Assigned task ->
Each line of the material should be set down exactly. Pictures are not part of the copy.
┏━━
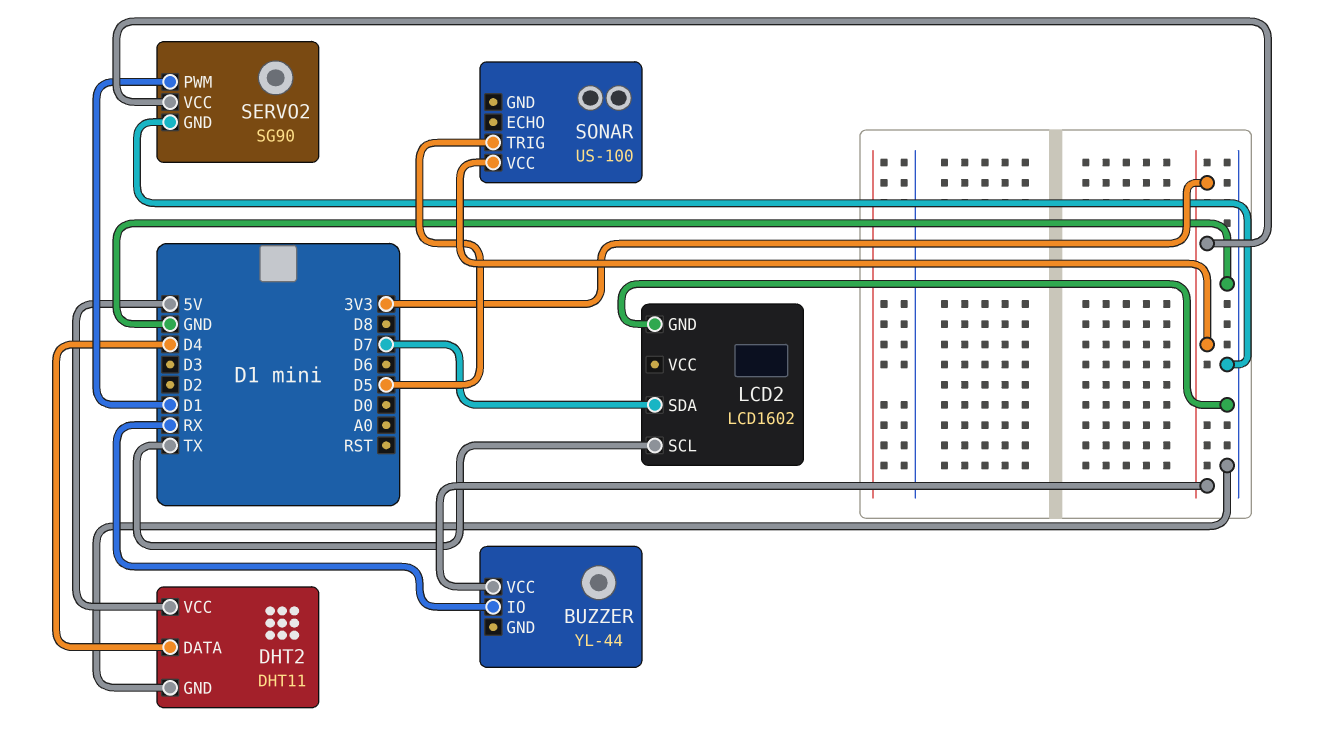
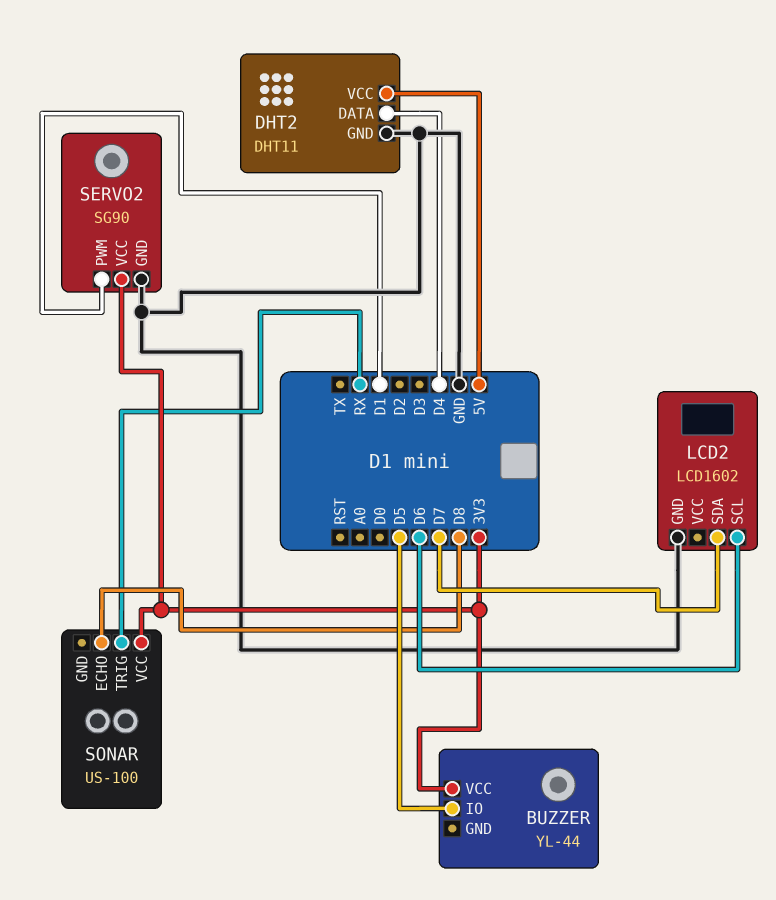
BUZZER pin IO: RX -> D5
LCD2 pin SCL: TX -> D6
SONAR pin ECHO: none -> D8
SONAR pin TRIG: D5 -> RX

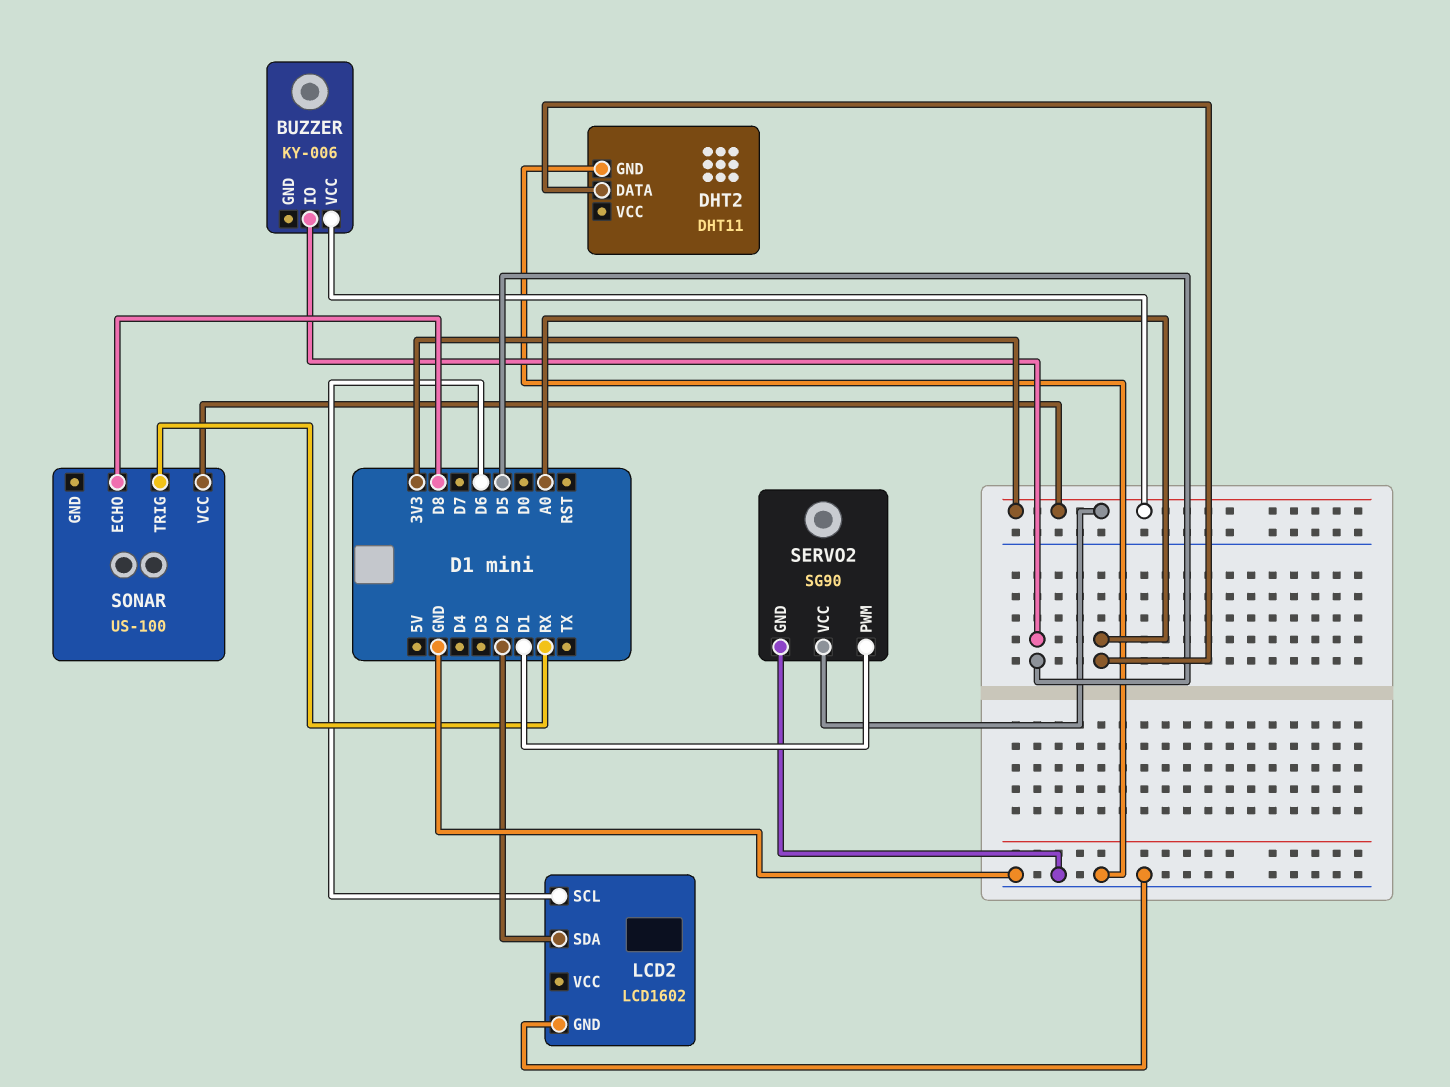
BUZZER: YL-44 -> KY-006
DHT2 pin DATA: D4 -> A0
DHT2 pin VCC: 5V -> none
LCD2 pin SDA: D7 -> D2

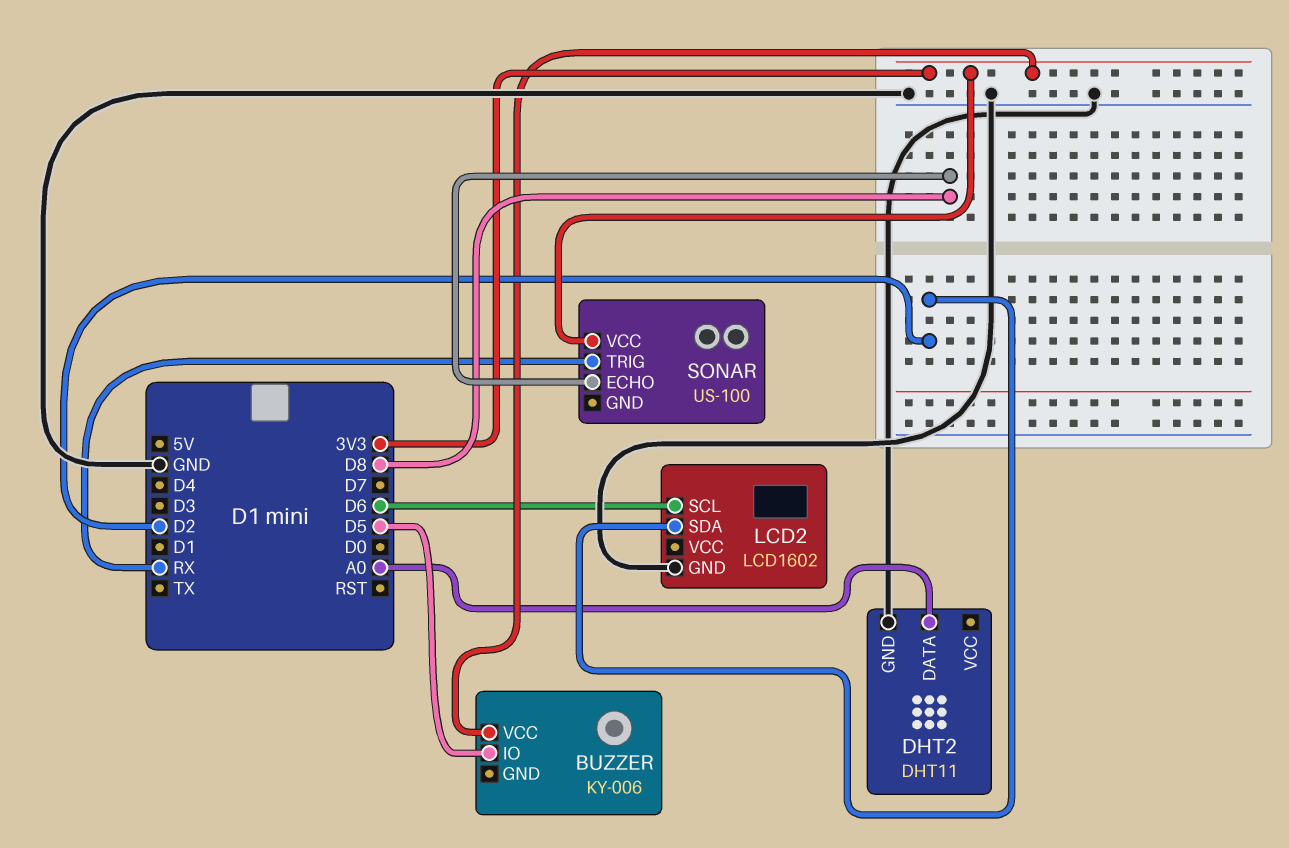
SERVO2: SG90 -> none
SERVO2 pin GND: GND -> none
SERVO2 pin PWM: D1 -> none
SERVO2 pin VCC: 3V3 -> none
┗━━
Response to the task ->
BUZZER pin IO: RX -> D5
LCD2 pin SCL: TX -> D6
SONAR pin ECHO: none -> D8
SONAR pin TRIG: D5 -> RX

BUZZER: YL-44 -> KY-006
DHT2 pin DATA: D4 -> A0
DHT2 pin VCC: 5V -> none
LCD2 pin SDA: D7 -> D2

SERVO2: SG90 -> none
SERVO2 pin GND: GND -> none
SERVO2 pin PWM: D1 -> none
SERVO2 pin VCC: 3V3 -> none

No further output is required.